Top of INFORMATION PROVIDED

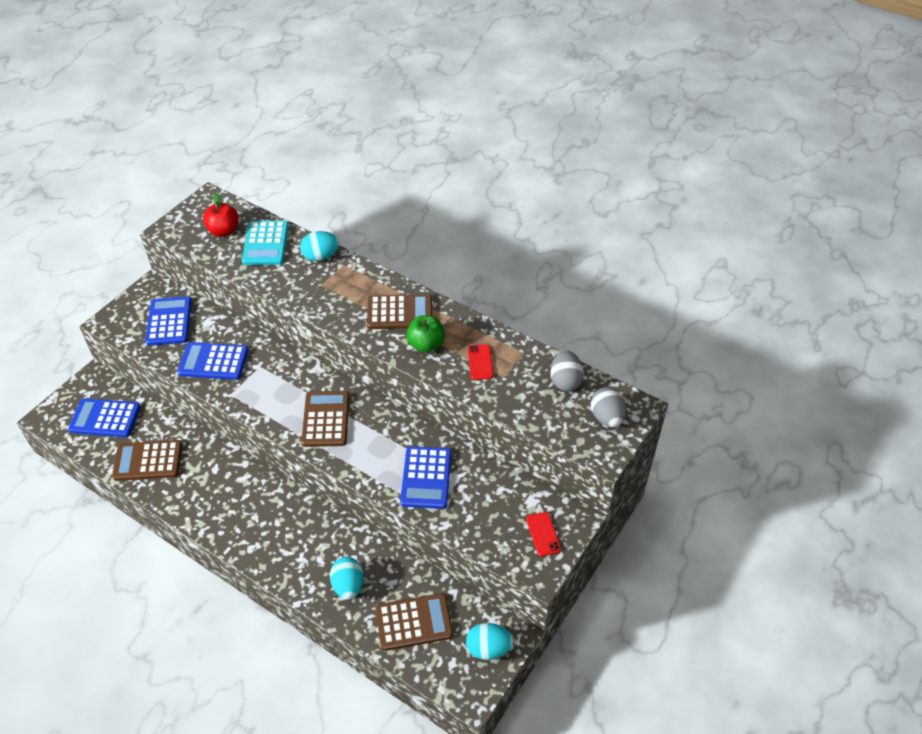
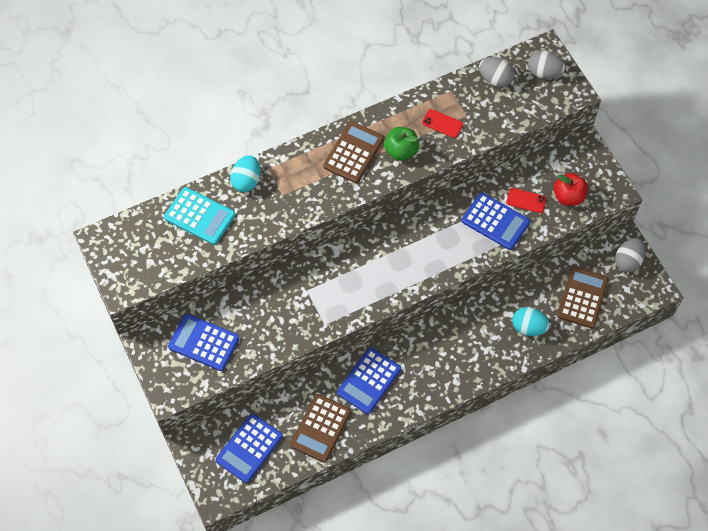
camera: 60 degrees left, 15 degrees up
(213, 362) = (278, 324): blue calculator -> blue calculator (369, 381)
(223, 231) = (158, 243): red apple -> red apple (568, 196)
(326, 419) = (396, 265): brown calculator -> none
(488, 648) = (627, 261): turquoise egg -> grey egg
(543, 534) = (587, 172): red phone -> red phone (526, 200)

Bottom of INFORMATION PROVIDED

◆ THE TASK ◆
In the records above, locate the line that contains "(488, 648) = (627, 261): turquoise". Repeat it and every line after it, exactly, and nothing else.

◆ OUTPUT FOR THIS EXERCISE ◆
(488, 648) = (627, 261): turquoise egg -> grey egg
(543, 534) = (587, 172): red phone -> red phone (526, 200)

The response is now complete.